*** Given data Section Begins ***
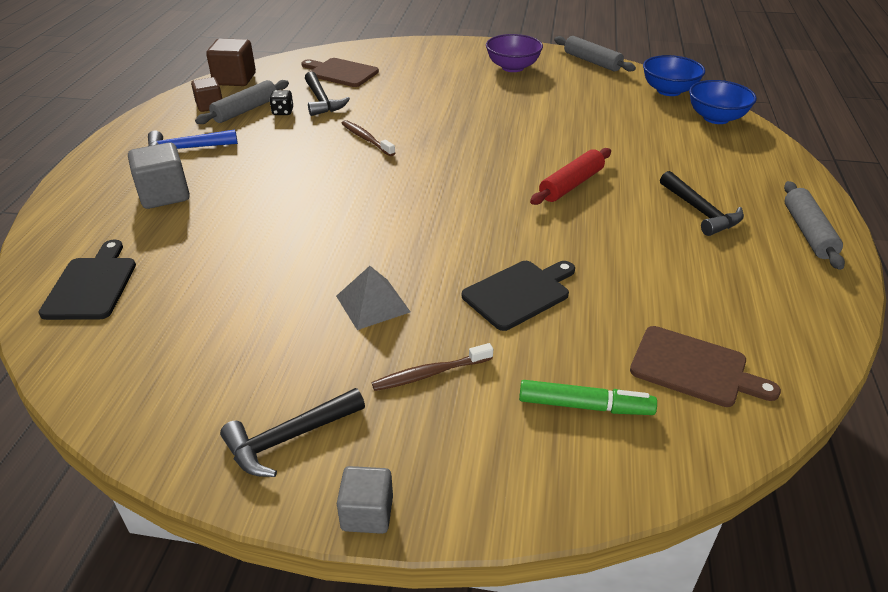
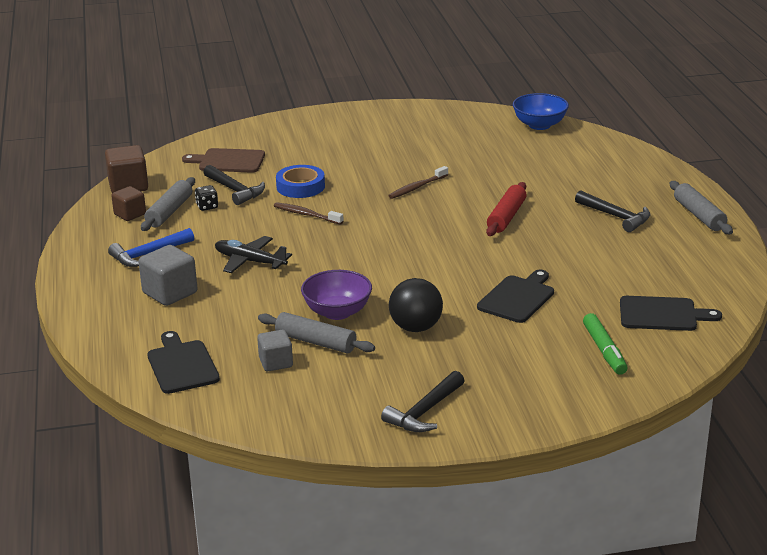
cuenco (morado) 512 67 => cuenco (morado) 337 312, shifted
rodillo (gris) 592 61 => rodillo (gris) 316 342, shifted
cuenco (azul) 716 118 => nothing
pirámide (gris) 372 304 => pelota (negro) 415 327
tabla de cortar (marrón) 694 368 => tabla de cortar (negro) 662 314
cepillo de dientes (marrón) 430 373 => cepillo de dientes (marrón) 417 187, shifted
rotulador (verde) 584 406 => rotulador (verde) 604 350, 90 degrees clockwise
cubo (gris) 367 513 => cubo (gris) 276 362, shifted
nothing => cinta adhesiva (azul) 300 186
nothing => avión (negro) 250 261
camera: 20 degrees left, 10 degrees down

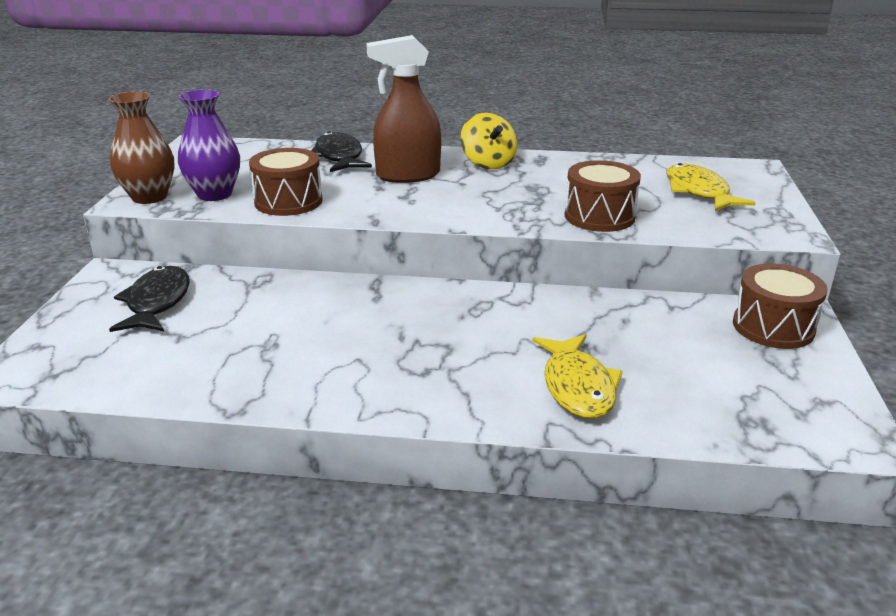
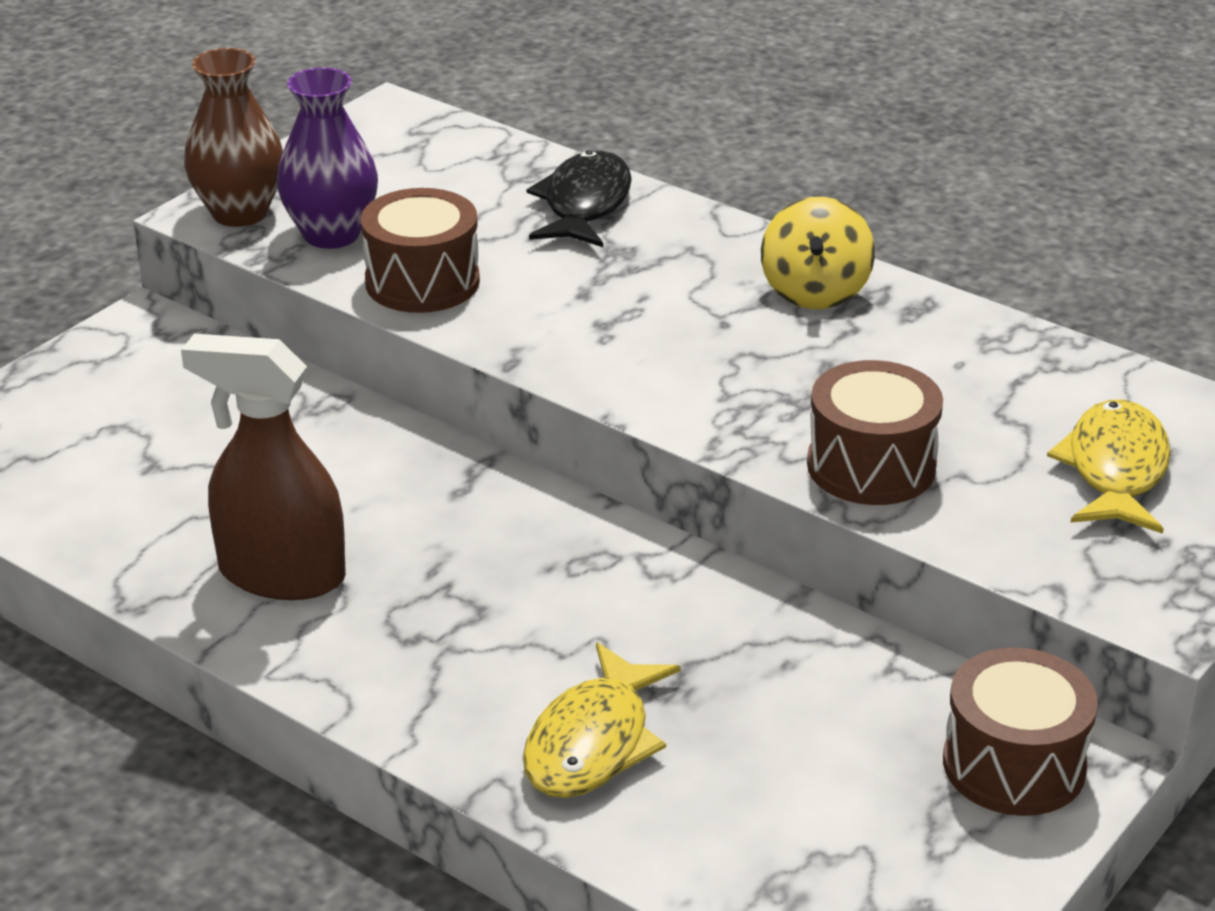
pulverizador (marrón) 407 175 => pulverizador (marrón) 281 574, shifted
pez (negro) 157 303 => nothing
camera: 30 degrees right, 5 degrees up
*** Given data Section Ends ***
What the exercise asks: In the listing above, find the line containing "cuenco (azul) 716 118 => nothing" and the line containing "nothing => cinta adhesiva (azul) 300 186", then repeat those two lines and everything between them exactly.

Output of the task:
cuenco (azul) 716 118 => nothing
pirámide (gris) 372 304 => pelota (negro) 415 327
tabla de cortar (marrón) 694 368 => tabla de cortar (negro) 662 314
cepillo de dientes (marrón) 430 373 => cepillo de dientes (marrón) 417 187, shifted
rotulador (verde) 584 406 => rotulador (verde) 604 350, 90 degrees clockwise
cubo (gris) 367 513 => cubo (gris) 276 362, shifted
nothing => cinta adhesiva (azul) 300 186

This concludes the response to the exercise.